Task brief:
Set down every record below exactly as it stands, minus the pictures.

Record excerpts:
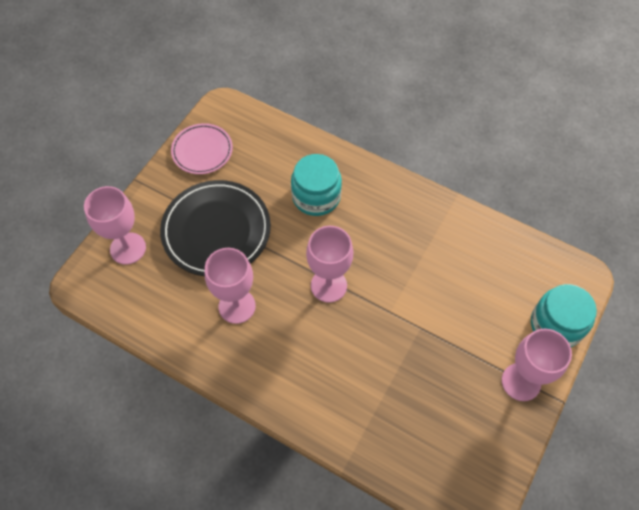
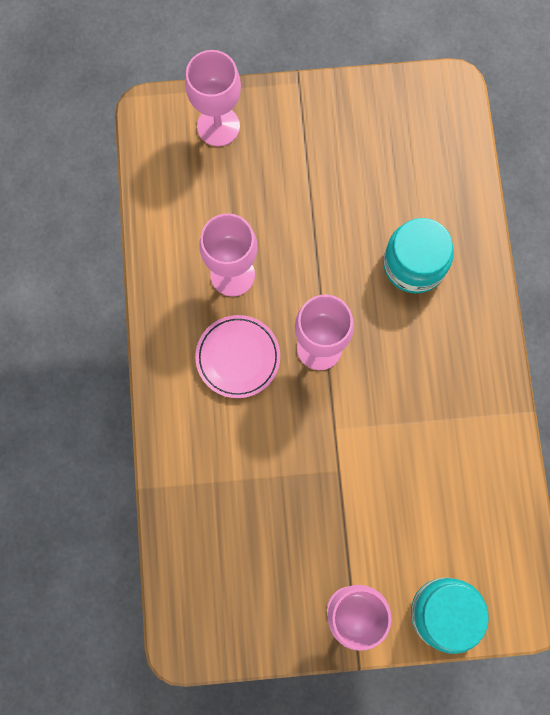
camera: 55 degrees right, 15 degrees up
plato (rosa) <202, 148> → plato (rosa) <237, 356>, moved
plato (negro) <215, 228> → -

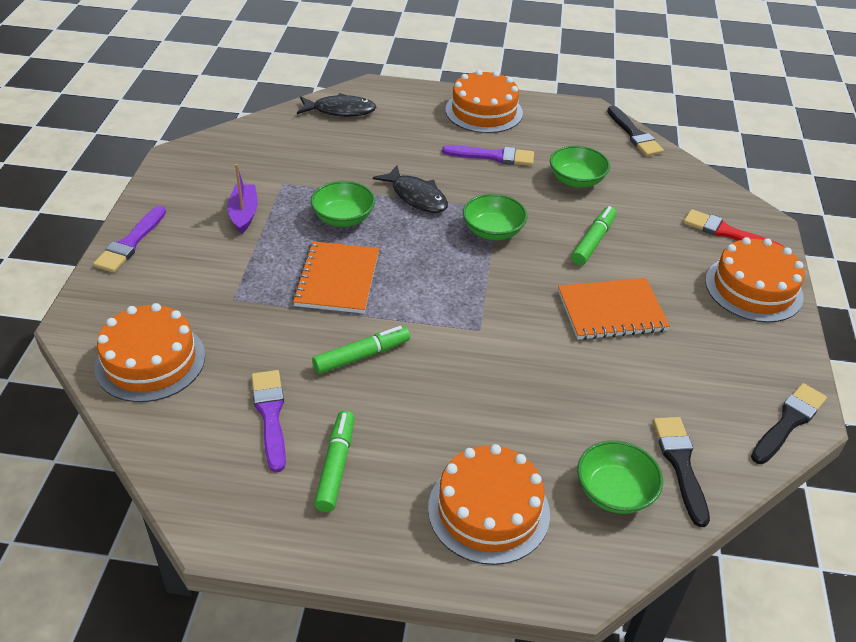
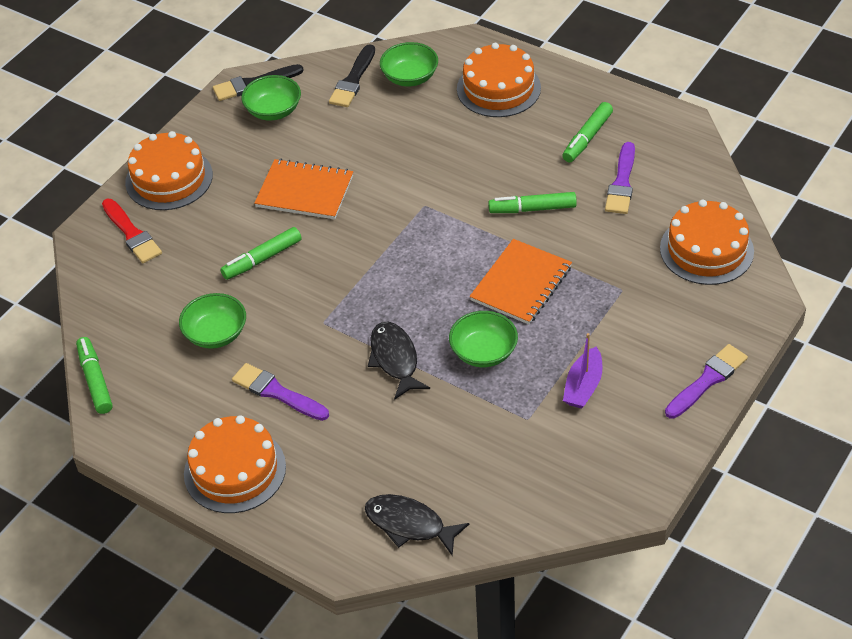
camera: 150 degrees left, 5 degrees up
pincel (negro) <635, 131> → rotulador (verde) <94, 375>
cuenco (verde) <495, 217> → cuenco (verde) <271, 98>, moved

Task output:
camera: 55 degrees right, 15 degrees up
plato (rosa) <202, 148> → plato (rosa) <237, 356>, moved
plato (negro) <215, 228> → -

camera: 150 degrees left, 5 degrees up
pincel (negro) <635, 131> → rotulador (verde) <94, 375>
cuenco (verde) <495, 217> → cuenco (verde) <271, 98>, moved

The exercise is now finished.